▸ **Material shown**
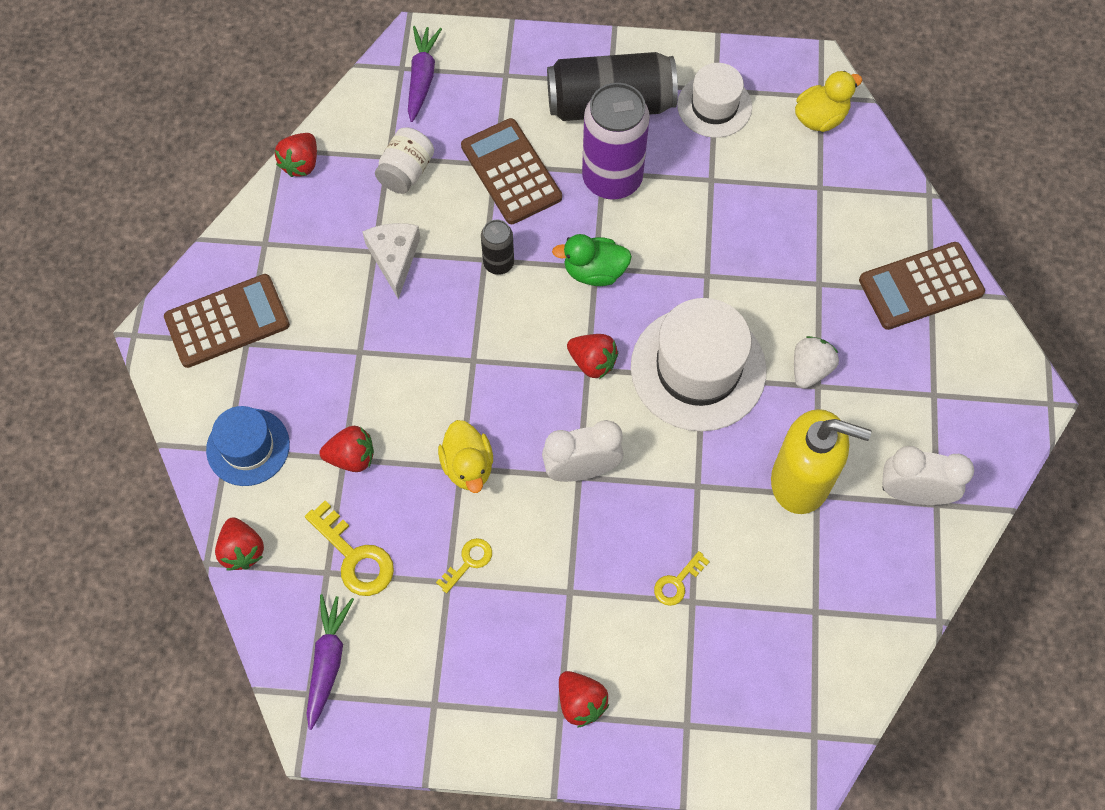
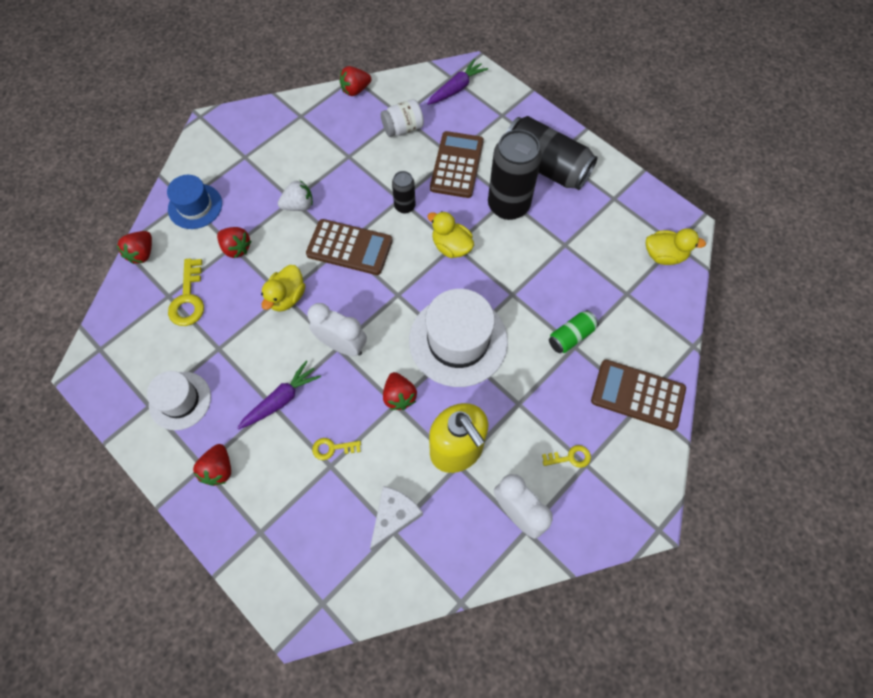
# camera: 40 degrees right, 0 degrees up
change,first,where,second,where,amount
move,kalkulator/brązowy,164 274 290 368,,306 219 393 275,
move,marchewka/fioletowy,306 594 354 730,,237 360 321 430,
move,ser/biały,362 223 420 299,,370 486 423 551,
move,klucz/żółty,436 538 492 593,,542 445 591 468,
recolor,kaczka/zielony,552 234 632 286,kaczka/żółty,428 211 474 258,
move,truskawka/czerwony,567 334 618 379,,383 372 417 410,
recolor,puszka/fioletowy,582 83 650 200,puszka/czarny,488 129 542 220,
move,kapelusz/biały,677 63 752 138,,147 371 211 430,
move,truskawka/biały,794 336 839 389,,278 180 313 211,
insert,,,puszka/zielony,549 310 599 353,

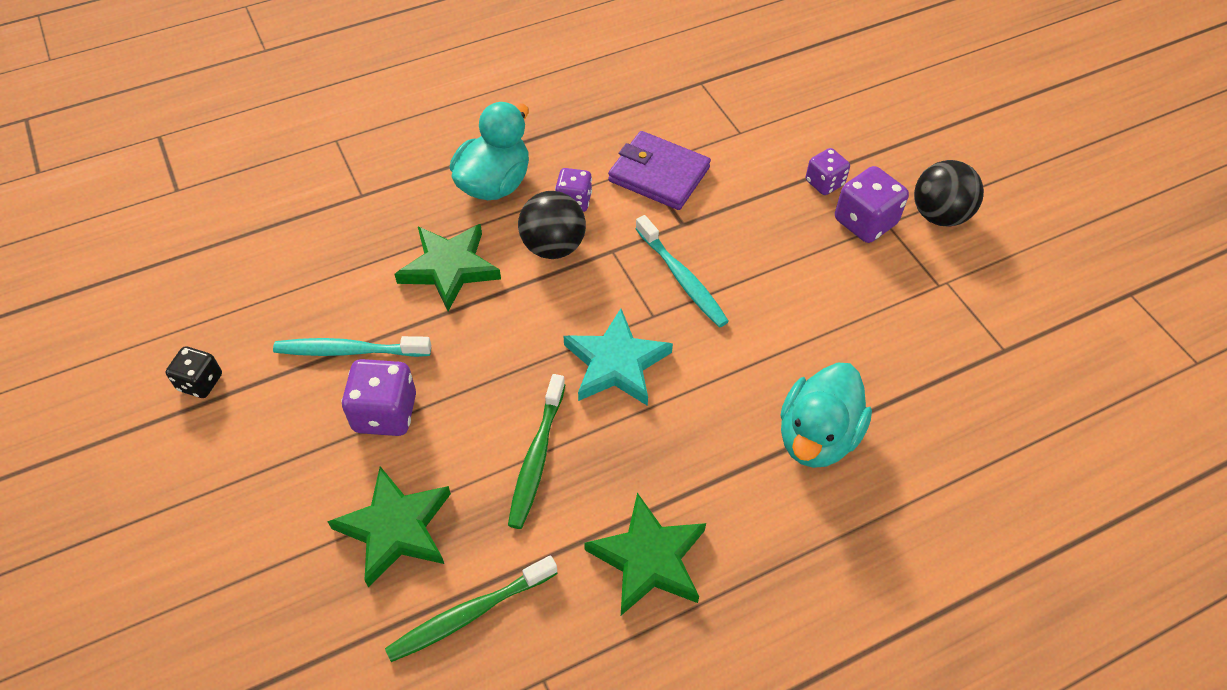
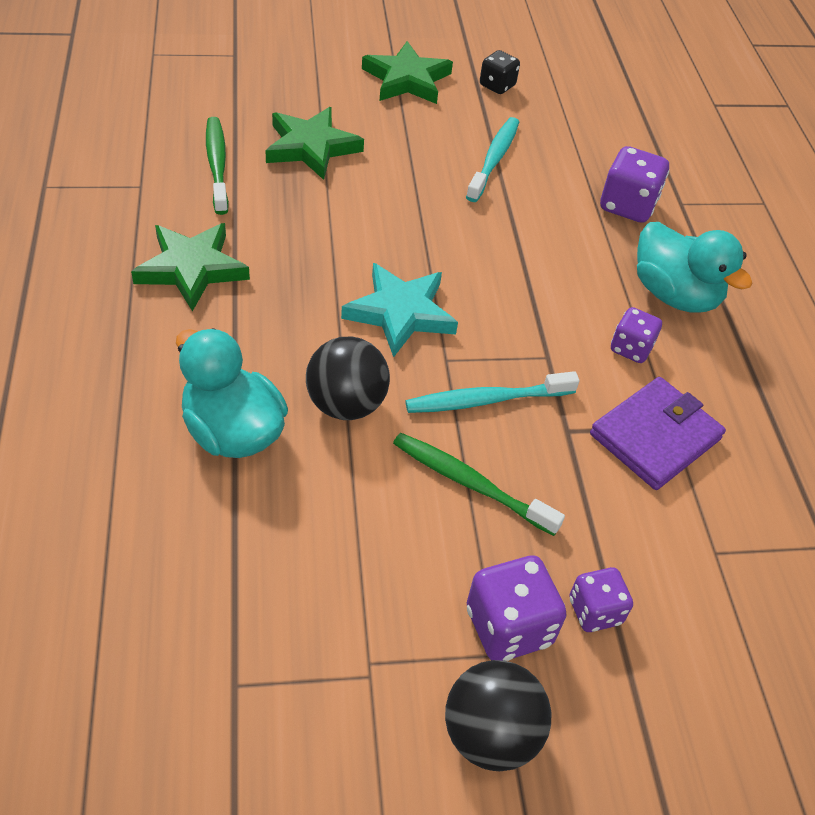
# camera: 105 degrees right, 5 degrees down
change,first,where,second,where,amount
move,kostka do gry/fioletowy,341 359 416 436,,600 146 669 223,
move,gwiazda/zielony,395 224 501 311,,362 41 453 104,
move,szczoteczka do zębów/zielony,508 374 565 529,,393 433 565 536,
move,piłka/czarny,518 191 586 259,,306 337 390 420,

▸ **What this task involves**
Print, word for word, every entry shown above; the pictures stay out.

▸ **Answer**
# camera: 40 degrees right, 0 degrees up
change,first,where,second,where,amount
move,kalkulator/brązowy,164 274 290 368,,306 219 393 275,
move,marchewka/fioletowy,306 594 354 730,,237 360 321 430,
move,ser/biały,362 223 420 299,,370 486 423 551,
move,klucz/żółty,436 538 492 593,,542 445 591 468,
recolor,kaczka/zielony,552 234 632 286,kaczka/żółty,428 211 474 258,
move,truskawka/czerwony,567 334 618 379,,383 372 417 410,
recolor,puszka/fioletowy,582 83 650 200,puszka/czarny,488 129 542 220,
move,kapelusz/biały,677 63 752 138,,147 371 211 430,
move,truskawka/biały,794 336 839 389,,278 180 313 211,
insert,,,puszka/zielony,549 310 599 353,

# camera: 105 degrees right, 5 degrees down
change,first,where,second,where,amount
move,kostka do gry/fioletowy,341 359 416 436,,600 146 669 223,
move,gwiazda/zielony,395 224 501 311,,362 41 453 104,
move,szczoteczka do zębów/zielony,508 374 565 529,,393 433 565 536,
move,piłka/czarny,518 191 586 259,,306 337 390 420,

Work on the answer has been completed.